== Exercise objective ==
Pull every line containing the word "blue" from the records.

== Provided data ==
########
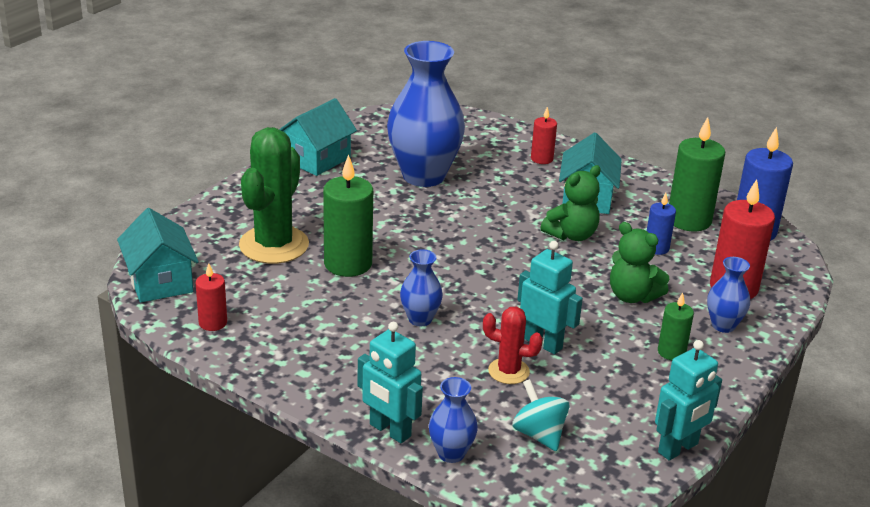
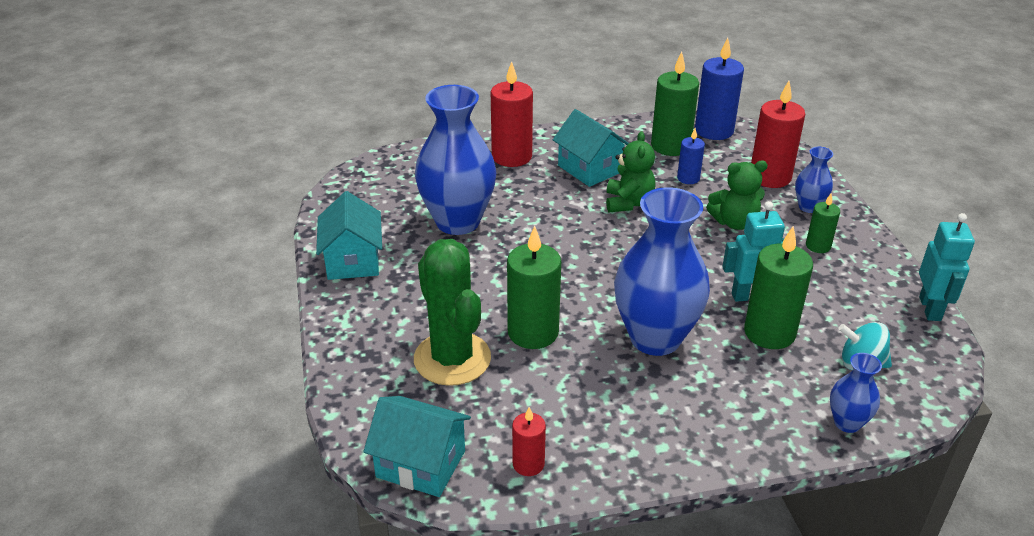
camera: 45 degrees left, 5 degrees up
turquoise robot [357,322,423,443] -> none
blue vase [400,250,443,326] -> blue vase [614,187,710,356], size x2.14
red cactus [483,307,543,384] -> green candle [744,226,813,349]
red candle [531,107,557,164] -> red candle [491,61,533,167], size x1.84

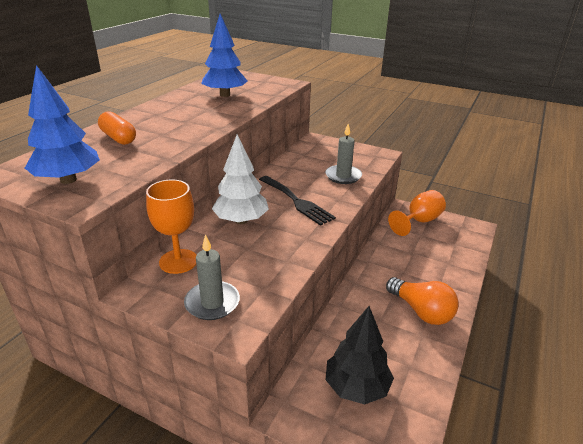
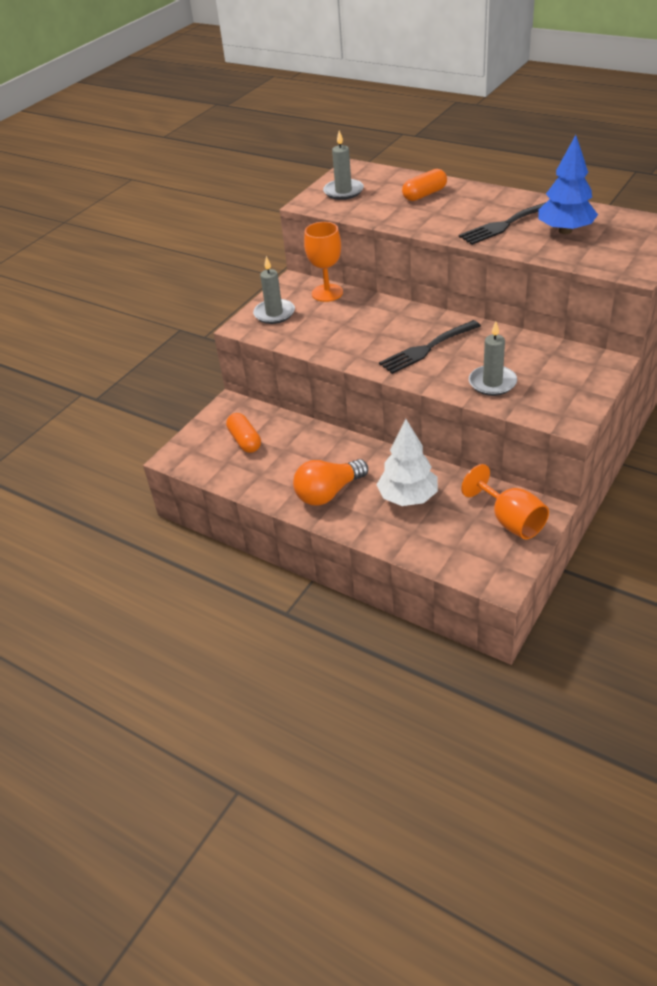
camera: 100 degrees right, 10 degrees up
blue tree [25,65,100,184] -> grey candle [323,130,364,200]
white tree [212,135,269,224] -> white tree moved to [377,419,438,506]
black tree [325,306,394,404] -> orange capsule [226,413,261,453]
none -> black fork [459,202,546,245]

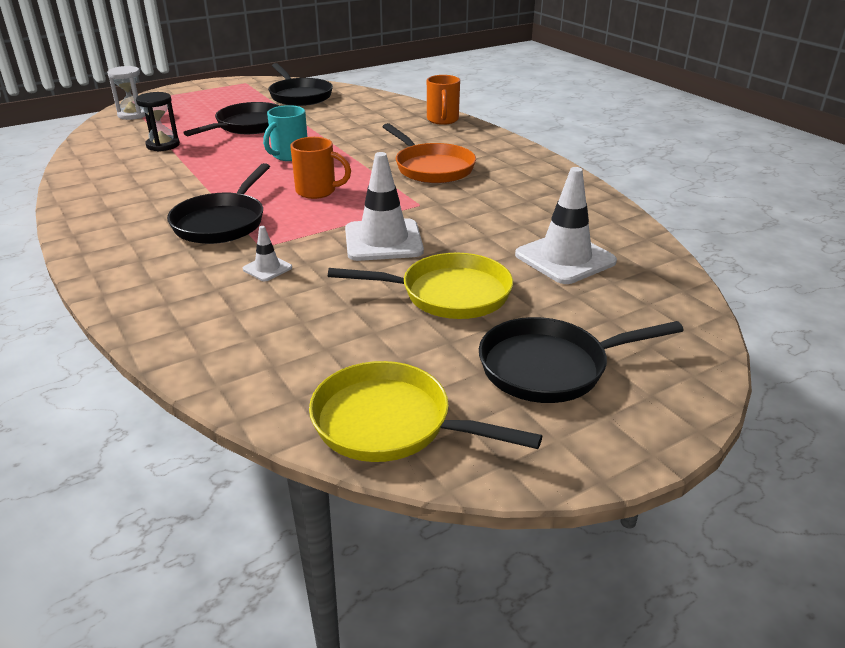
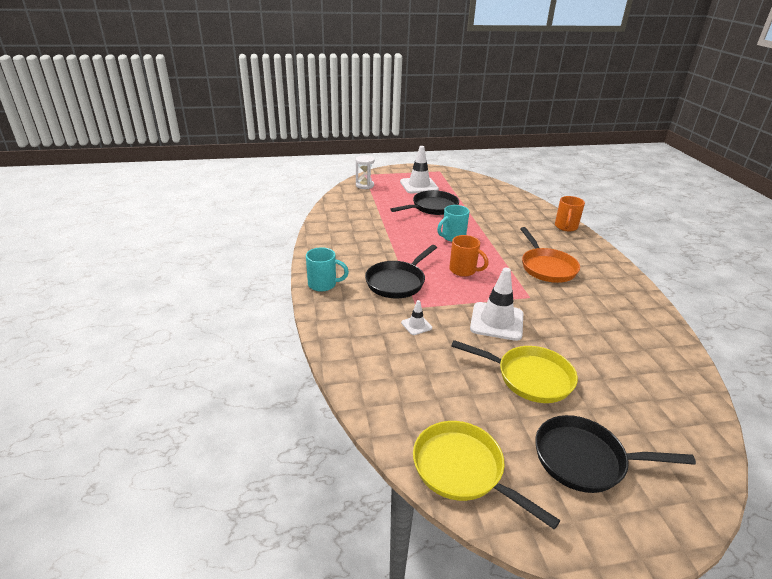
camera: 20 degrees right, 0 degrees up
black hourglass [136,92,180,151] -> none
black pan [268,63,333,106] -> none
white traffic cone [515,167,617,284] -> white traffic cone moved to [400,146,439,193]
none -> turquoise mug [306,247,349,292]

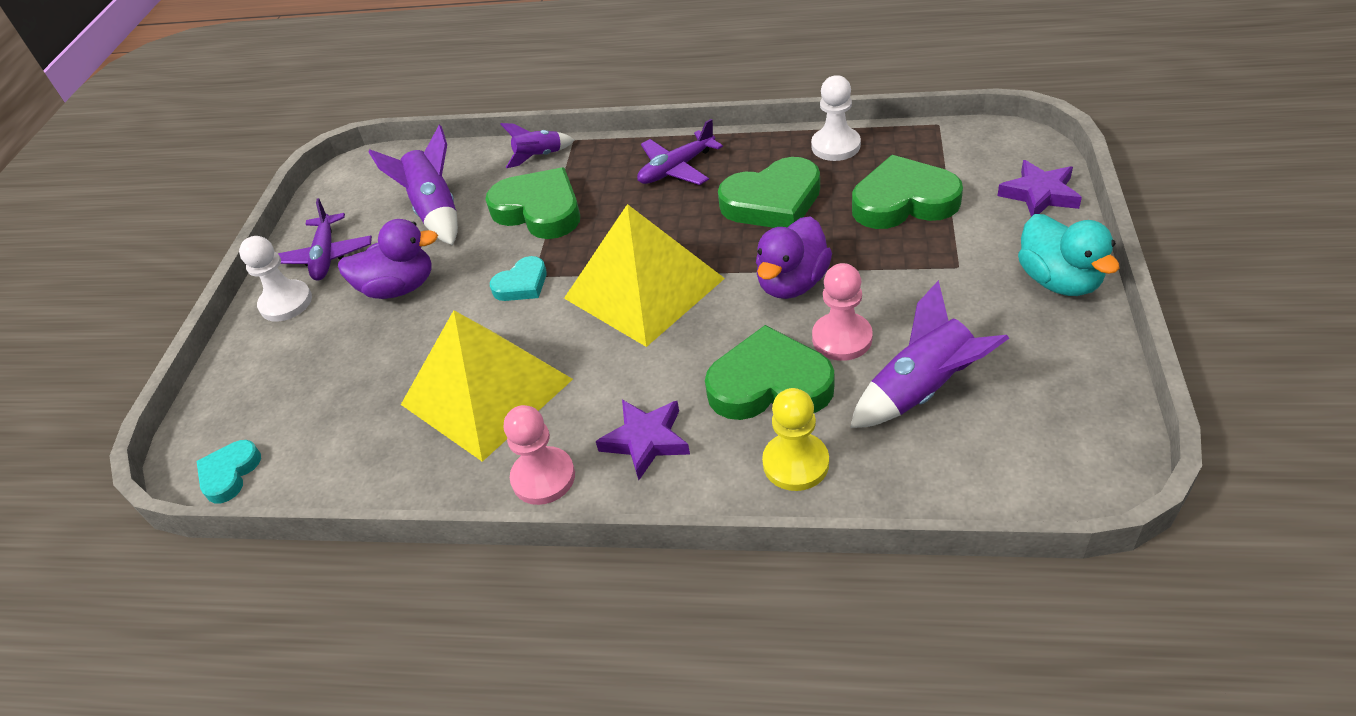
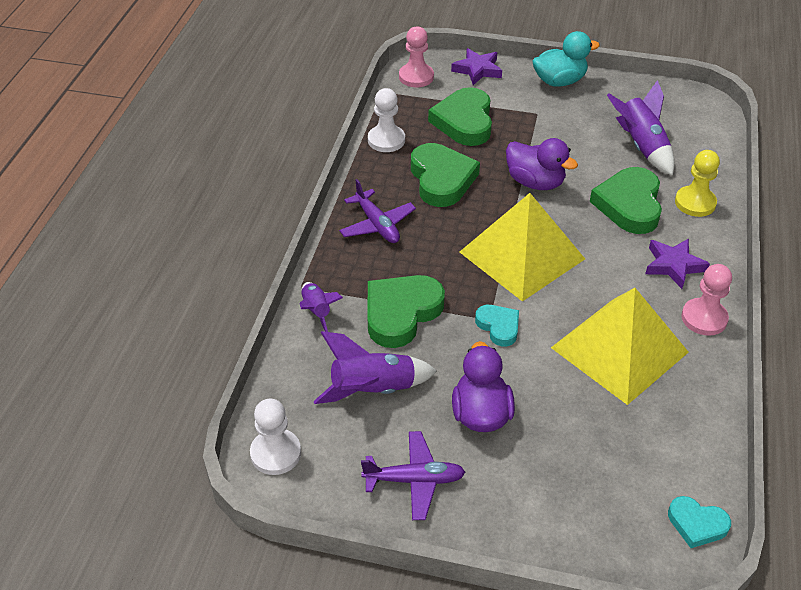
camera: 90 degrees left, 0 degrees up
white pawn [239,236,312,322] -> white pawn moved to [250,399,301,475]
pink pawn [812,263,873,361] -> pink pawn moved to [399,26,434,87]

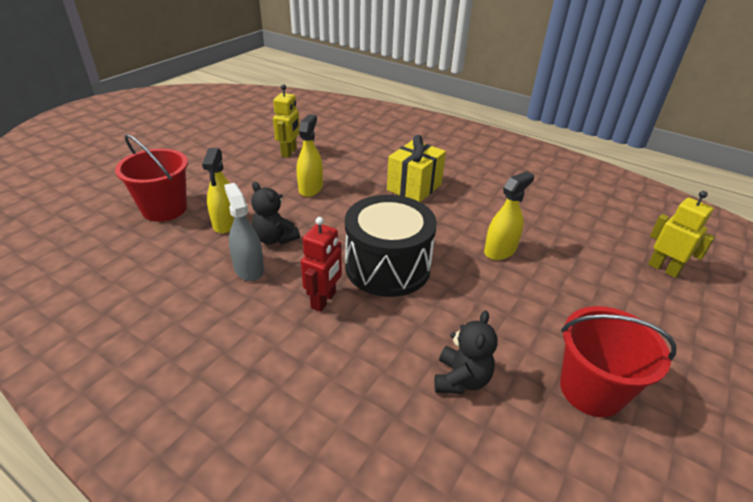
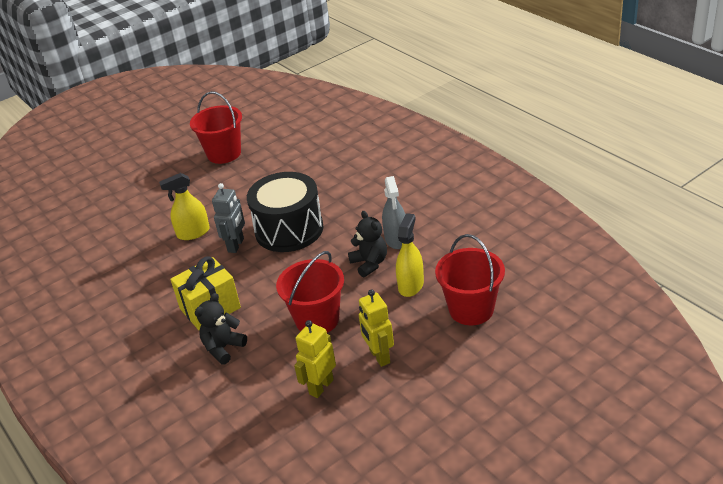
camera: 155 degrees left, 0 degrees up
yellow spray bottle [297,114,323,197] -> red bucket [276,251,344,333]
red robot [301,217,342,312] -> none
black teddy bear [434,310,498,394] -> black teddy bear moved to [195,293,247,365]
yellow robot [648,191,715,278] -> yellow robot moved to [359,289,394,367]
none -> grey robot [212,183,245,253]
########
== Solution to this task ==
blue vase [400,250,443,326] -> blue vase [614,187,710,356], size x2.14
blue tree [25,65,100,184] -> grey candle [323,130,364,200]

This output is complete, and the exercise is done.